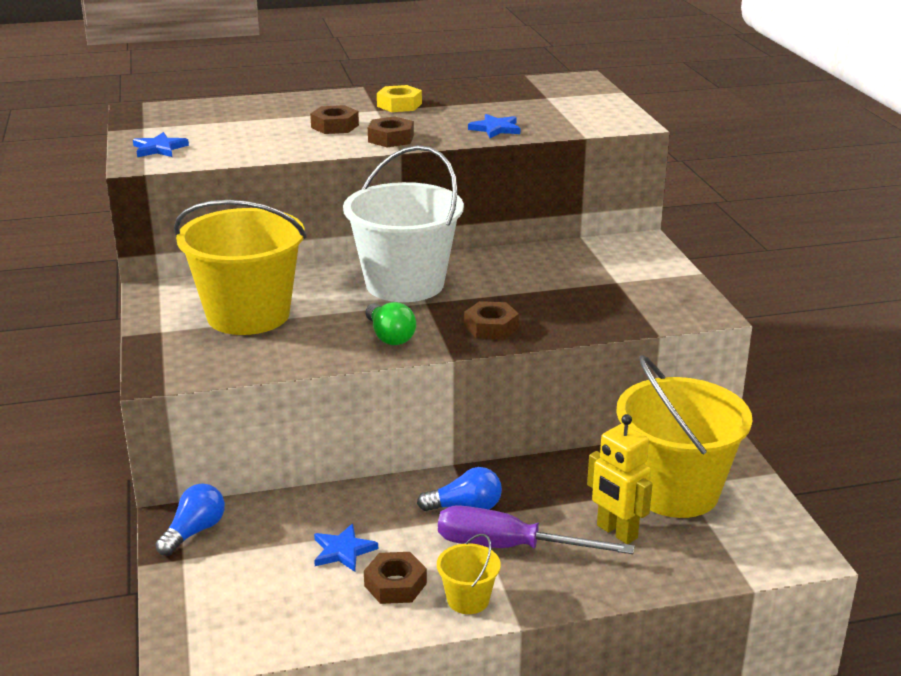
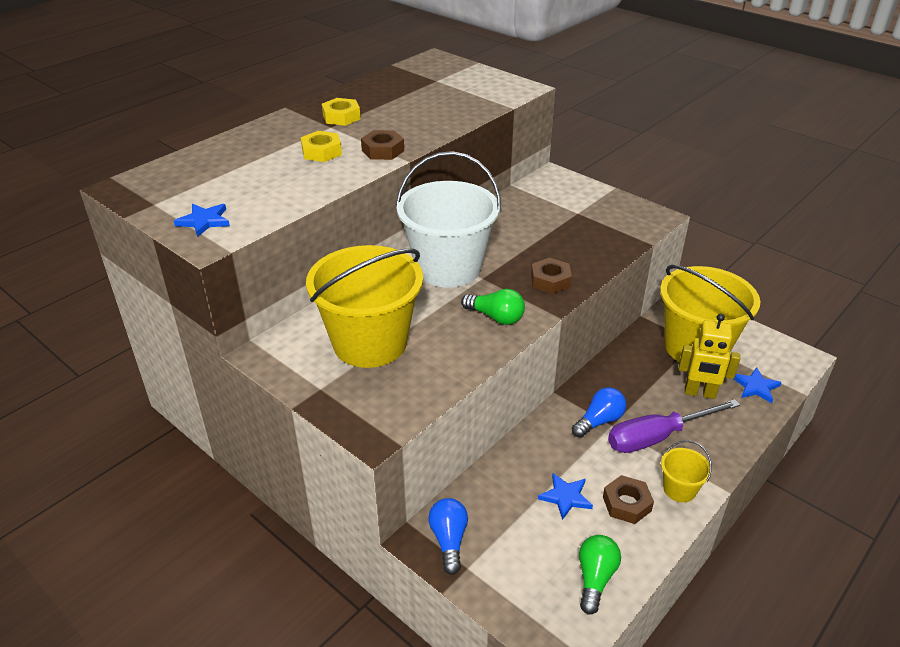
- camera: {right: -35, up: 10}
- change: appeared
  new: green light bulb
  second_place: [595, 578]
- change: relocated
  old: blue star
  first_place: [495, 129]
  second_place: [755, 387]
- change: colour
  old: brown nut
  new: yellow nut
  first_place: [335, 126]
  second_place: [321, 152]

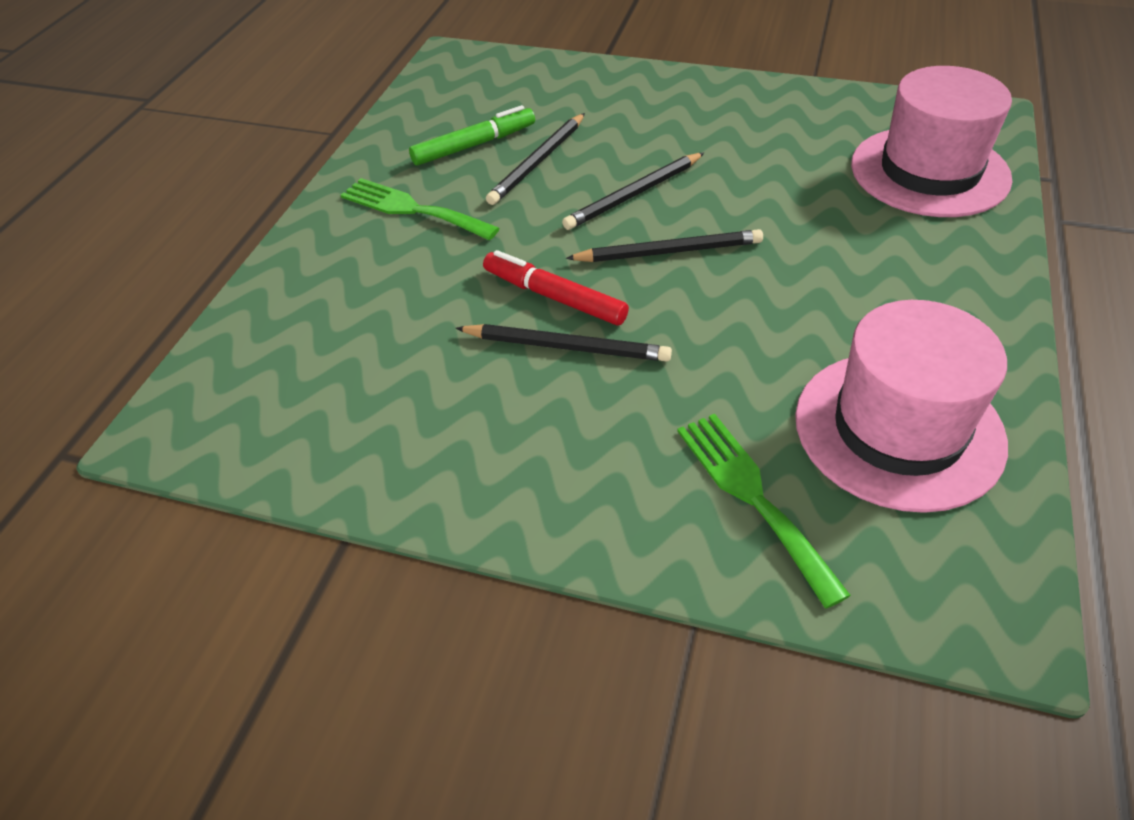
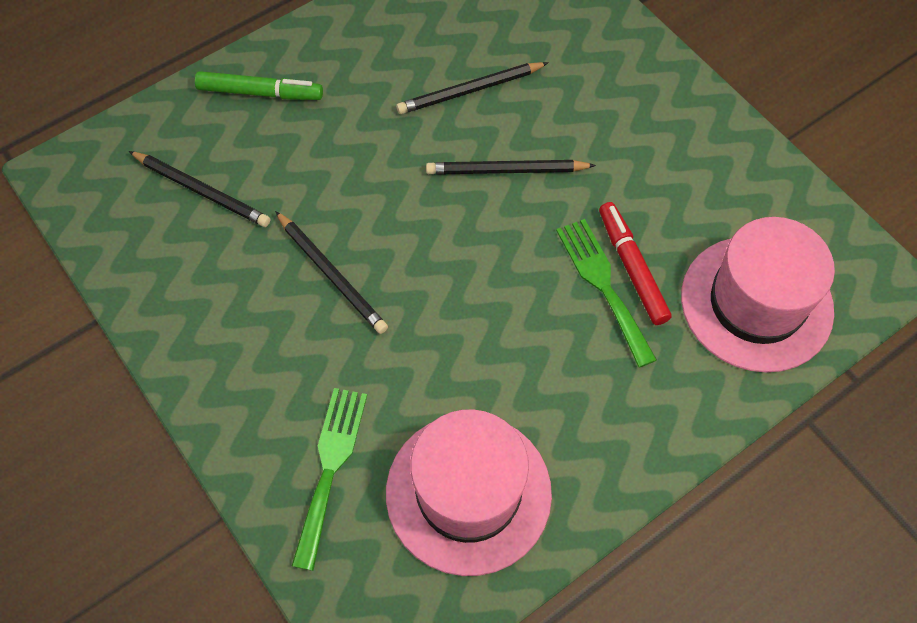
- camera: {right: 35, up: 15}
- change: relocated
  old: green fork
  first_place: [412, 209]
  second_place: [603, 285]
- change: relocated
  old: green marker
  first_place: [474, 145]
  second_place: [260, 92]
- change: relocated
  old: red marker
  first_place: [554, 297]
  second_place: [632, 268]
- change: relocated
  old: black pencil
  first_place: [668, 251]
  second_place: [202, 191]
★ ★ ★
■ WHAT YOU ARE ASKED TO DO
Every line above needs to be written out again as it stands. Pictures do not belong in the copy.

■ RESULT FOR THIS EXERCISE
- camera: {right: -35, up: 10}
- change: appeared
  new: green light bulb
  second_place: [595, 578]
- change: relocated
  old: blue star
  first_place: [495, 129]
  second_place: [755, 387]
- change: colour
  old: brown nut
  new: yellow nut
  first_place: [335, 126]
  second_place: [321, 152]

- camera: {right: 35, up: 15}
- change: relocated
  old: green fork
  first_place: [412, 209]
  second_place: [603, 285]
- change: relocated
  old: green marker
  first_place: [474, 145]
  second_place: [260, 92]
- change: relocated
  old: red marker
  first_place: [554, 297]
  second_place: [632, 268]
- change: relocated
  old: black pencil
  first_place: [668, 251]
  second_place: [202, 191]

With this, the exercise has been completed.